**Task details:**
Wherever the word "button" occurs in the listing below, copy that whole line.

**Records provided:**
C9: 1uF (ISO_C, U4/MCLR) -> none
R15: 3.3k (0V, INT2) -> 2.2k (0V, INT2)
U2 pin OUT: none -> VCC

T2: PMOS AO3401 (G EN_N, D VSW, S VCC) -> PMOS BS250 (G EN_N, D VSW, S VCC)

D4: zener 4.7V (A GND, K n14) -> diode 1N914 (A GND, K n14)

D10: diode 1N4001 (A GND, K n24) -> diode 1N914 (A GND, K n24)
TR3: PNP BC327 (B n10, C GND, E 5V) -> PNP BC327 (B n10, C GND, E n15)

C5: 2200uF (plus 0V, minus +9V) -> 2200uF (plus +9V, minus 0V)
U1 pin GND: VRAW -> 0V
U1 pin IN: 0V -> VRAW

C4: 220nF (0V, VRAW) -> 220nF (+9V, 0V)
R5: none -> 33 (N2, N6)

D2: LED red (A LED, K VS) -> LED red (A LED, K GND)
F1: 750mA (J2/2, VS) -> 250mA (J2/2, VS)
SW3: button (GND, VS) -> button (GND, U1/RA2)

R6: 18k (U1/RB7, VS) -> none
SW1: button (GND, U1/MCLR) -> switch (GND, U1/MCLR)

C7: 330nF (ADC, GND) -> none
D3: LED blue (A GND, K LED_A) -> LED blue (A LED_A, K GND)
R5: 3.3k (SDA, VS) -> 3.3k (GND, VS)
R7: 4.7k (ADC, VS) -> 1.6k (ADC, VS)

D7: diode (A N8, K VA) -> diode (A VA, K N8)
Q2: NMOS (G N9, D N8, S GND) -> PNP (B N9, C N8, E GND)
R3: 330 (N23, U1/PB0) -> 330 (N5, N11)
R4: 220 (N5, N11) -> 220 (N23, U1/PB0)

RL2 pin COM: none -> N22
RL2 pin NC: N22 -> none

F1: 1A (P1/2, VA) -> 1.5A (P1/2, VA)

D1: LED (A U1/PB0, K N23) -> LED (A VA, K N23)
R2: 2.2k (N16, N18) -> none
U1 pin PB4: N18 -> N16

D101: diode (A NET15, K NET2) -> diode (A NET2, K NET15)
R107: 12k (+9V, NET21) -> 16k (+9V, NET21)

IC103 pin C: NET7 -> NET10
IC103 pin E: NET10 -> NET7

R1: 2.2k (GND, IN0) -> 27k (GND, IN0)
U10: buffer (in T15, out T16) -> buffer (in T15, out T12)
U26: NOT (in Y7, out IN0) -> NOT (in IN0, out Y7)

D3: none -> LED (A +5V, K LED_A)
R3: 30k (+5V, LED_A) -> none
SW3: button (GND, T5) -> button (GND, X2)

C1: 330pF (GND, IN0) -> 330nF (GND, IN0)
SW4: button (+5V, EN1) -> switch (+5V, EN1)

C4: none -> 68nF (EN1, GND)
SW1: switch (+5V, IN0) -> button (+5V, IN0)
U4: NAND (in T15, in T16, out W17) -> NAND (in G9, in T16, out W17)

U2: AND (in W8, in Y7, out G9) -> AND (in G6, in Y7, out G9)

**Solution to the problem:**
SW3: button (GND, VS) -> button (GND, U1/RA2)
SW1: button (GND, U1/MCLR) -> switch (GND, U1/MCLR)
SW3: button (GND, T5) -> button (GND, X2)
SW4: button (+5V, EN1) -> switch (+5V, EN1)
SW1: switch (+5V, IN0) -> button (+5V, IN0)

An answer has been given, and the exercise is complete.